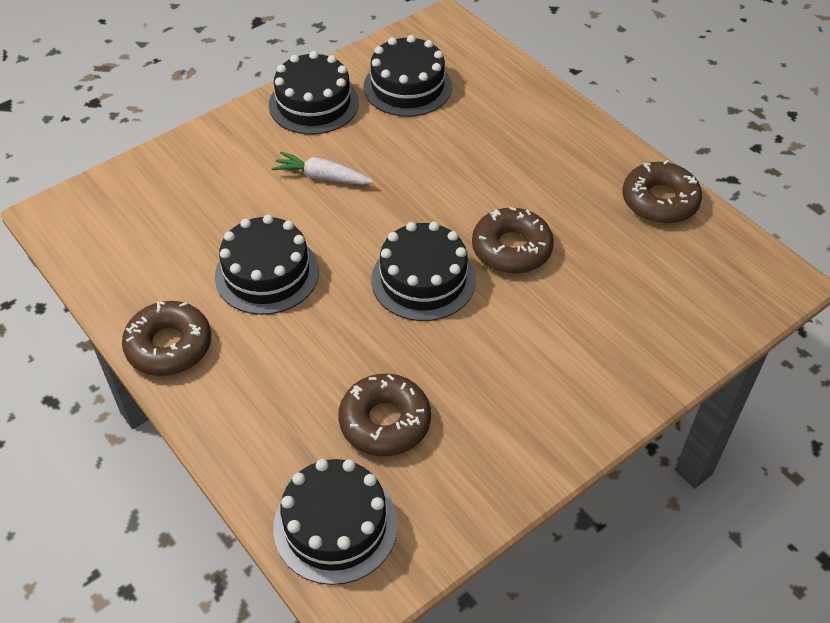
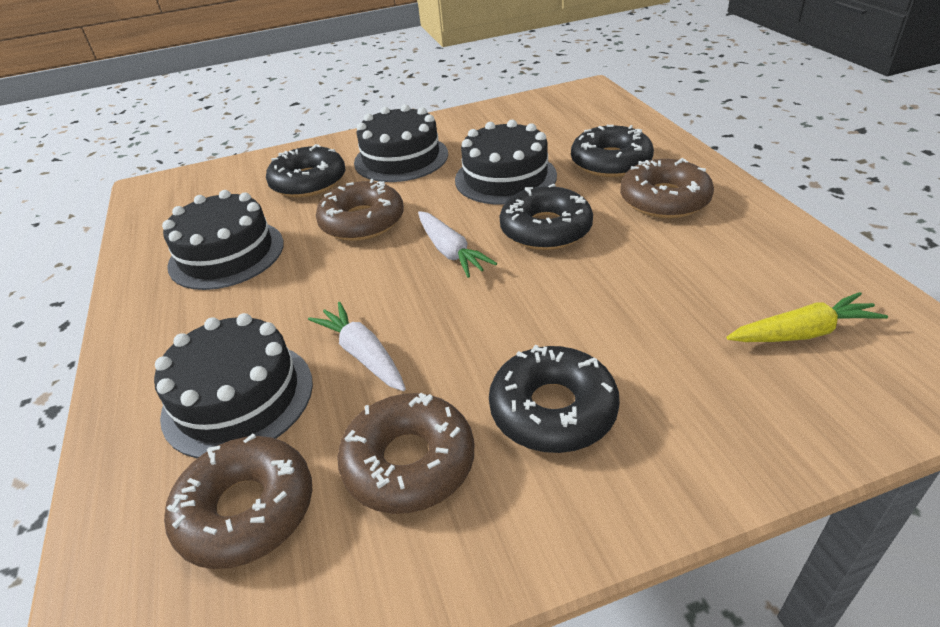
black cake: 5 -> 4
black donut: 0 -> 4
white carrot: 1 -> 2
yellow carrot: 0 -> 1

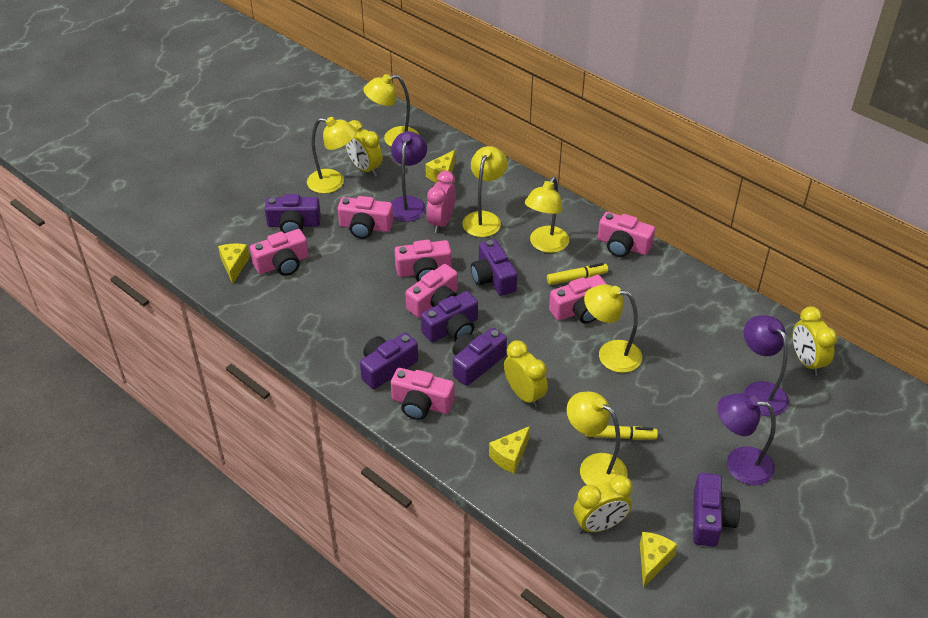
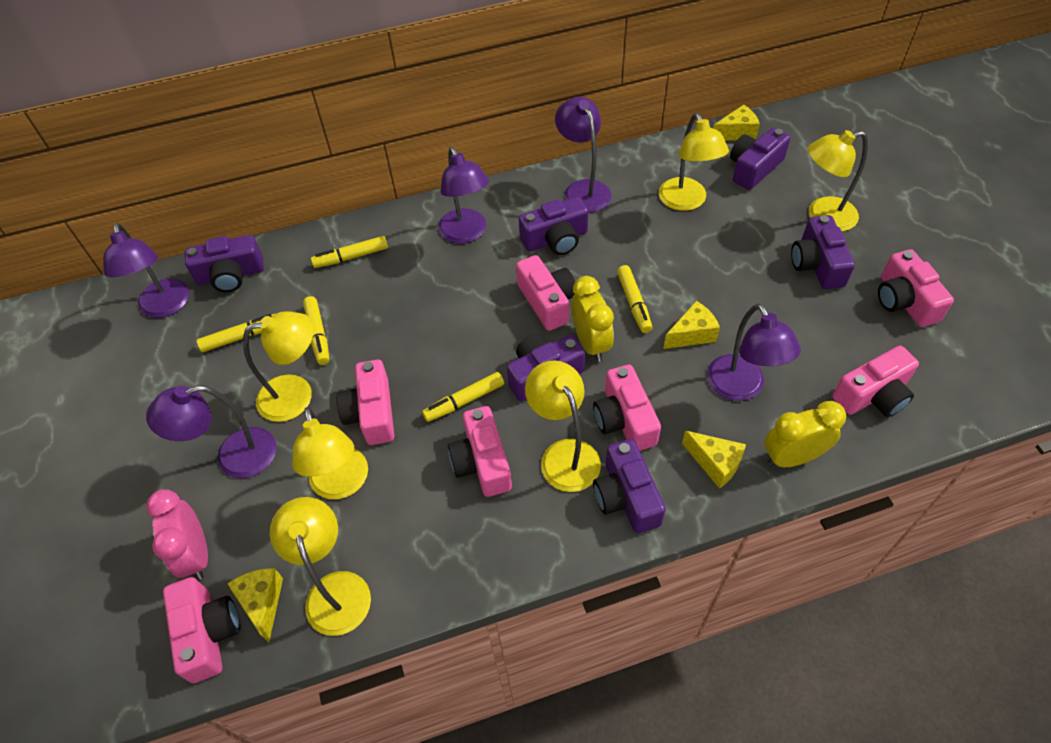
purple lamp: 3 -> 5
yellow clock: 4 -> 2
yellow marker: 2 -> 5

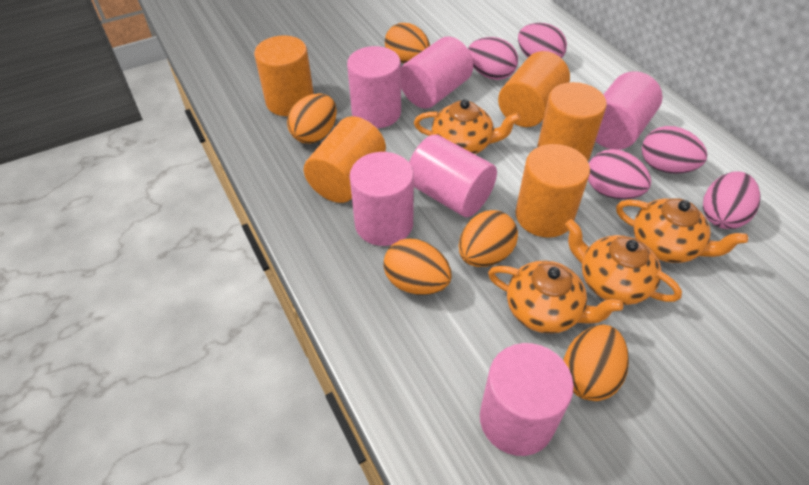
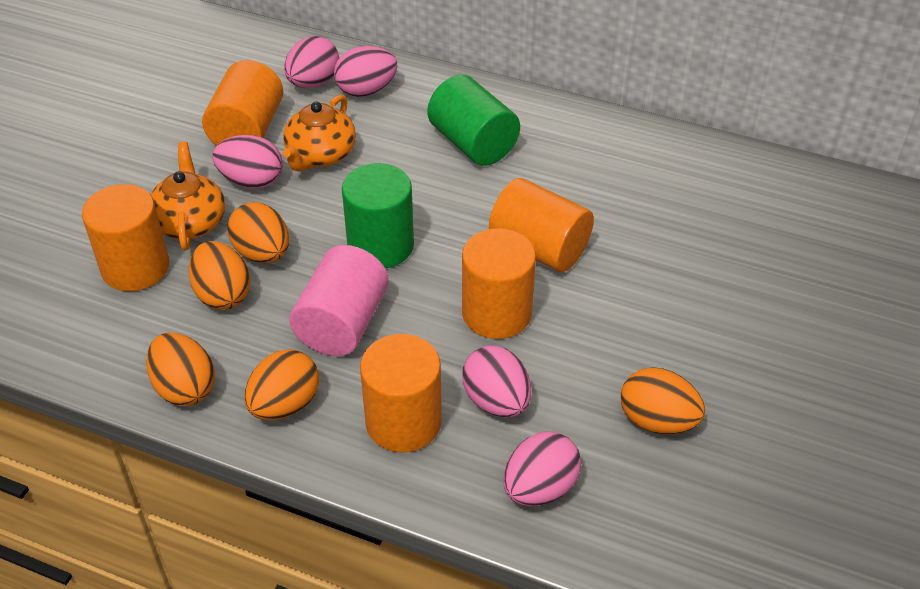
green cylinder: 0 -> 2
orange teapot: 4 -> 2
pink cylinder: 6 -> 1

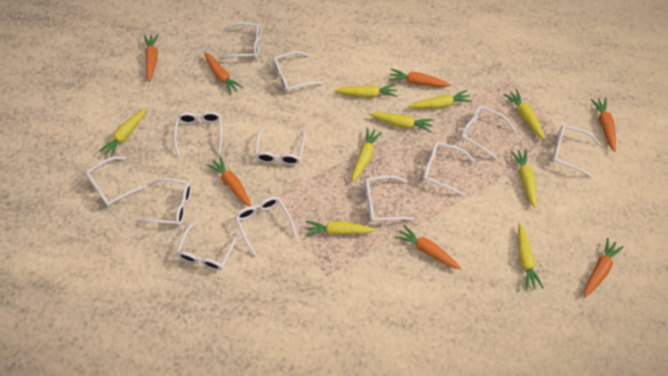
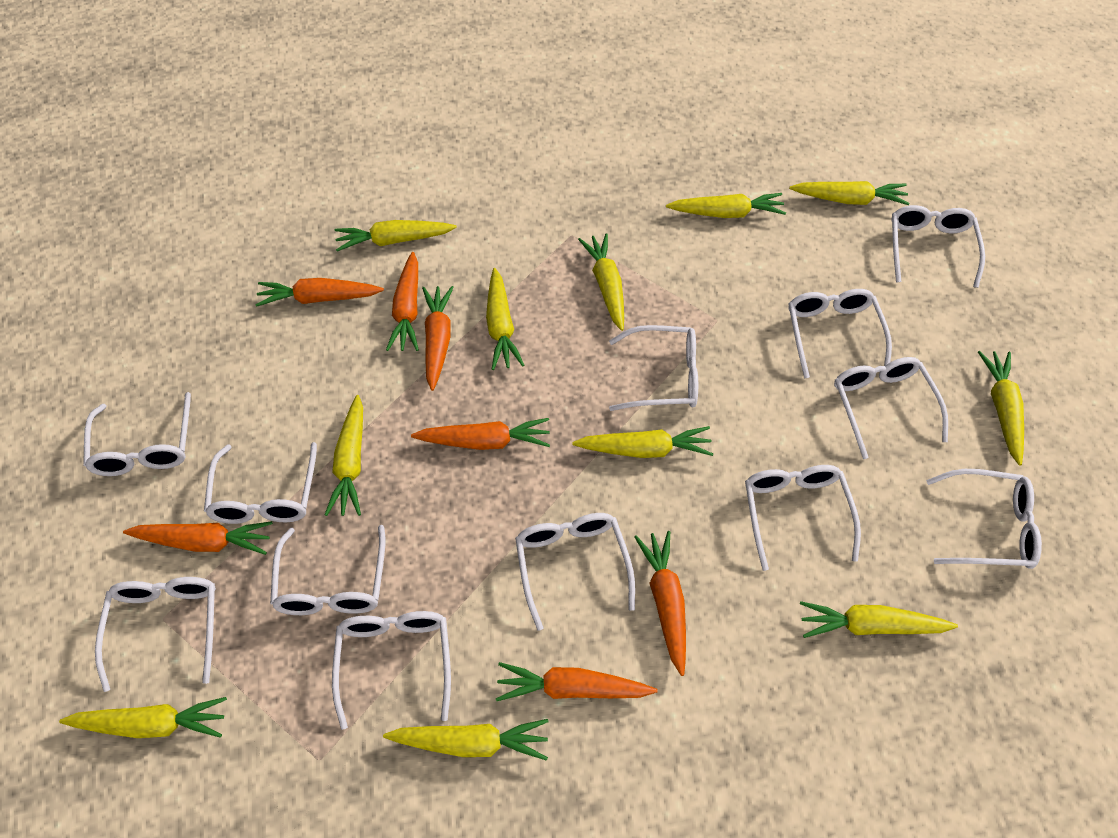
yellow carrot: 9 -> 11

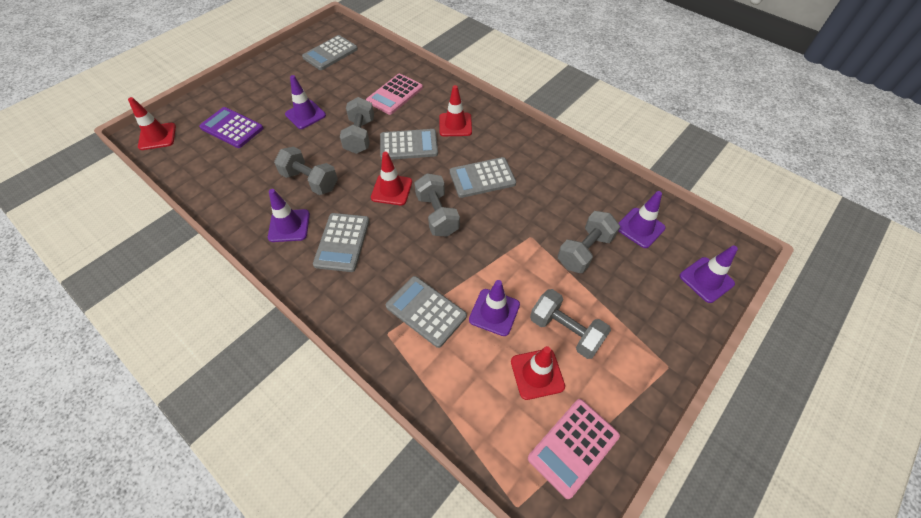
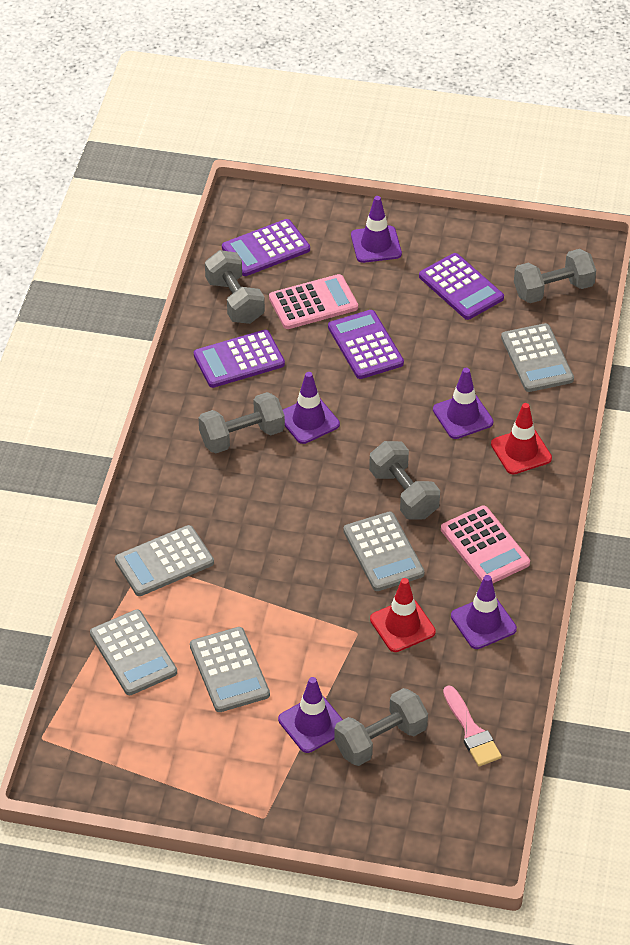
pink brush: 0 -> 1
purple calculator: 1 -> 4
red traffic cone: 4 -> 2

Task to complete. Give back exactly the lines from the one with "pink cylinder: 6 -> 1" through the end of the records above, inclusive, and omit any pictures.

Written response.
pink cylinder: 6 -> 1

yellow carrot: 9 -> 11

pink brush: 0 -> 1
purple calculator: 1 -> 4
red traffic cone: 4 -> 2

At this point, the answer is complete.